Provide the number of lines in the entries below containing "BASE", with no further words.

Change listing data
···

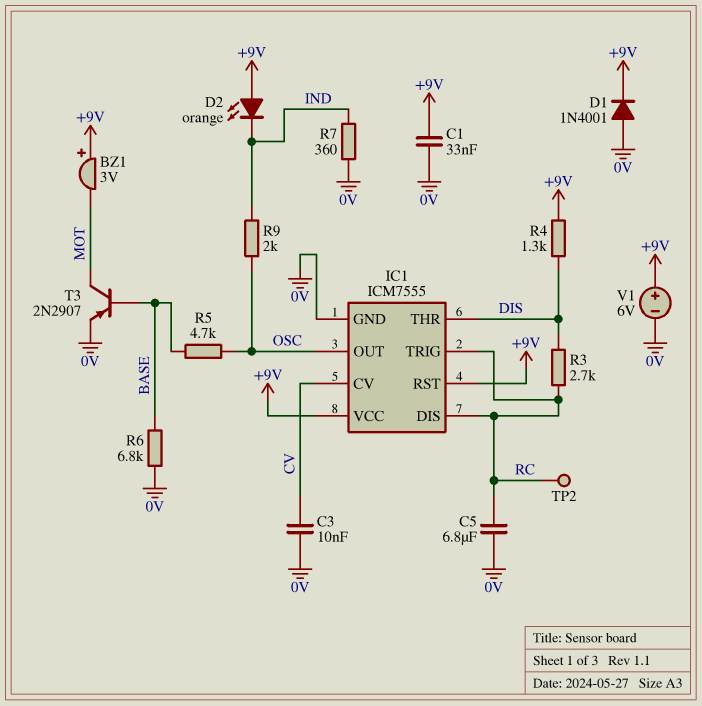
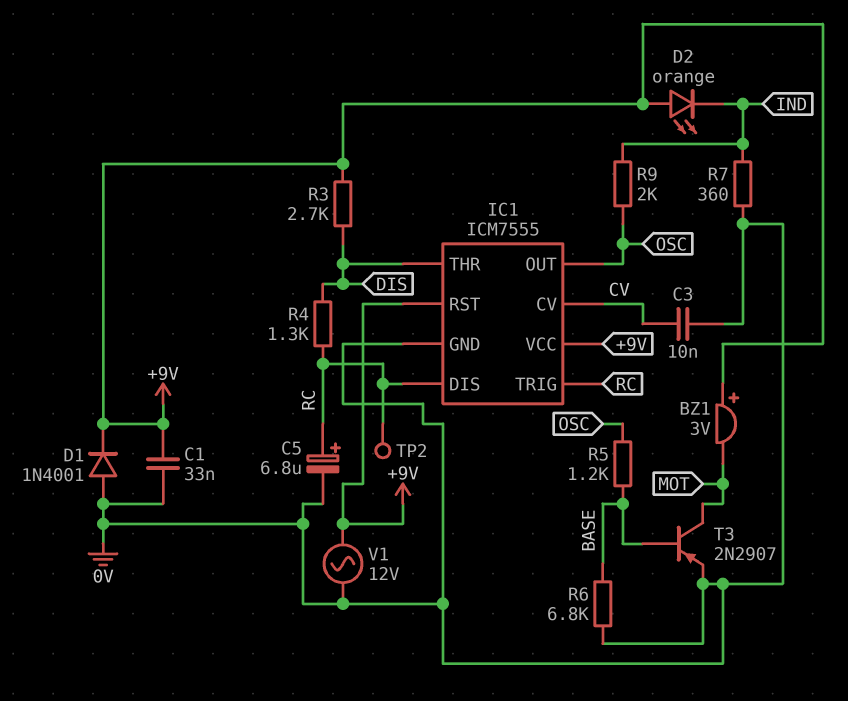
C5: 6.8uF (0V, RC) -> 6.8uF (plus RC, minus 0V)
R3: 2.7k (DIS, RC) -> 2.7k (+9V, DIS)
R4: 1.3k (+9V, DIS) -> 1.3k (DIS, RC)
R5: 4.7k (BASE, OSC) -> 1.2k (BASE, OSC)
V1: 6V (plus +9V, minus 0V) -> AC 12V (+9V, 0V)

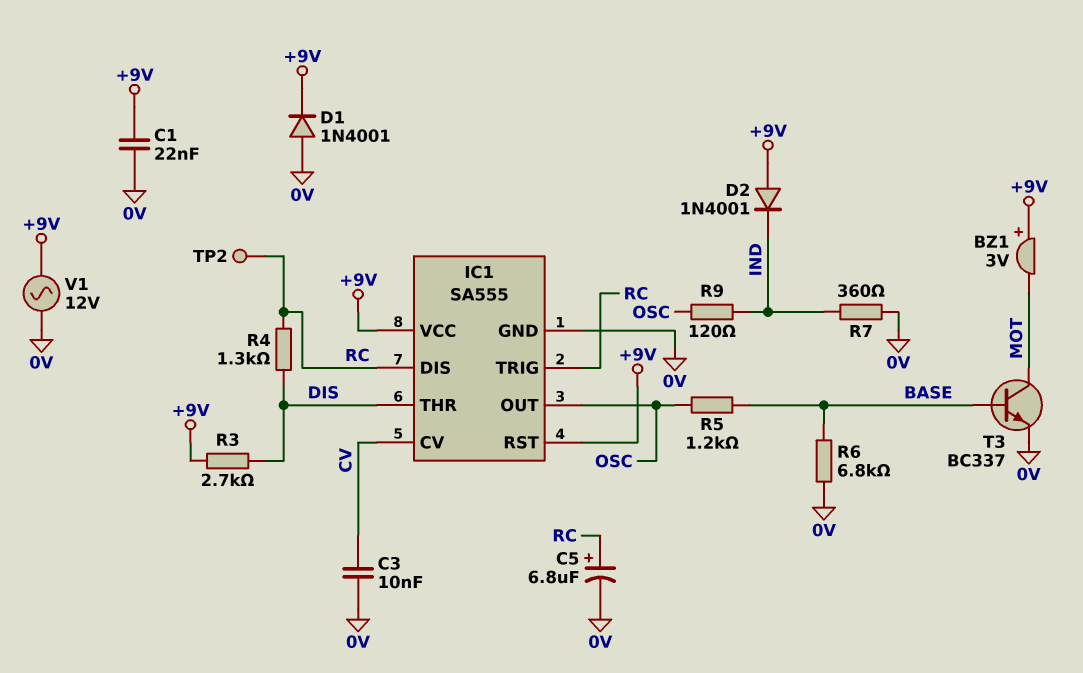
C1: 33nF (+9V, 0V) -> 22nF (+9V, 0V)
D2: LED orange (A +9V, K IND) -> diode 1N4001 (A +9V, K IND)
IC1: ICM7555 -> SA555
R9: 2k (IND, OSC) -> 120 (IND, OSC)
T3: PNP 2N2907 (B BASE, C MOT, E 0V) -> NPN BC337 (B BASE, C MOT, E 0V)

···

RESULT OF THIS TASK
2